What is expected
Transcribe the data exactly. Pictures stay out.

Given material
──────────
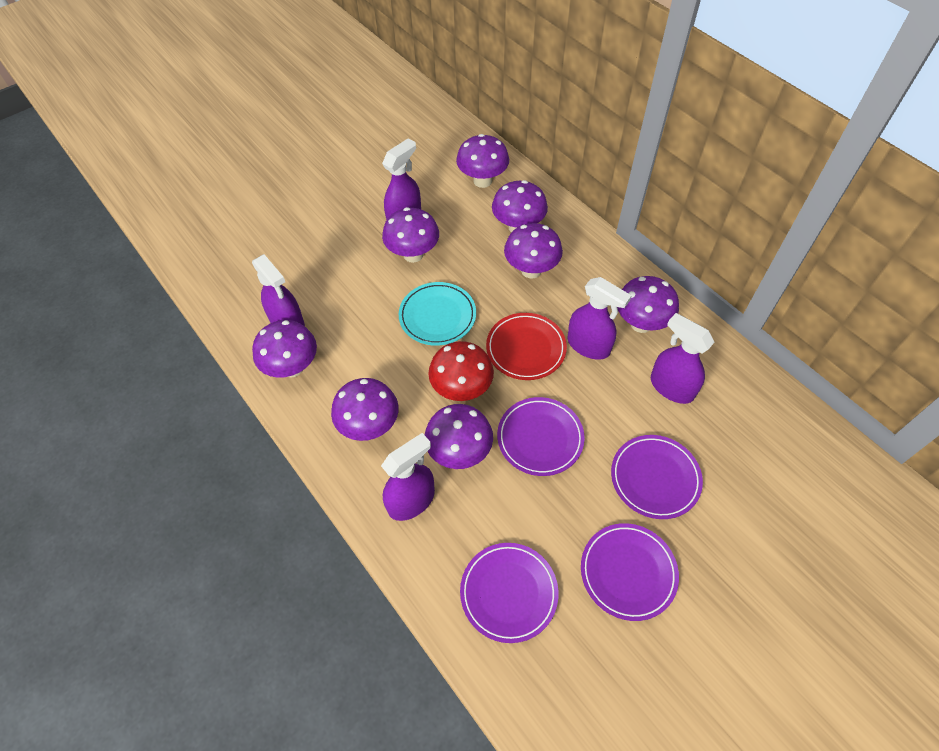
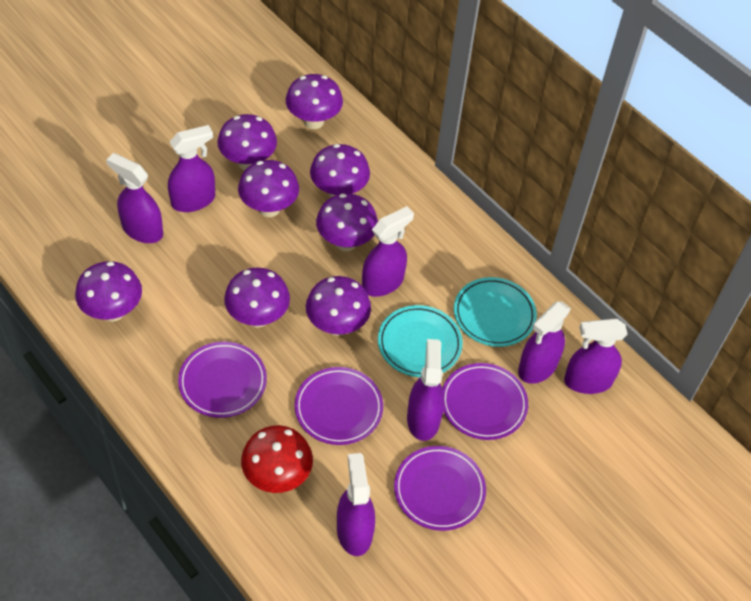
purple spray bottle: 5 -> 7
red plate: 1 -> 0
turquoise plate: 1 -> 2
──────────
Answer to this problem
purple spray bottle: 5 -> 7
red plate: 1 -> 0
turquoise plate: 1 -> 2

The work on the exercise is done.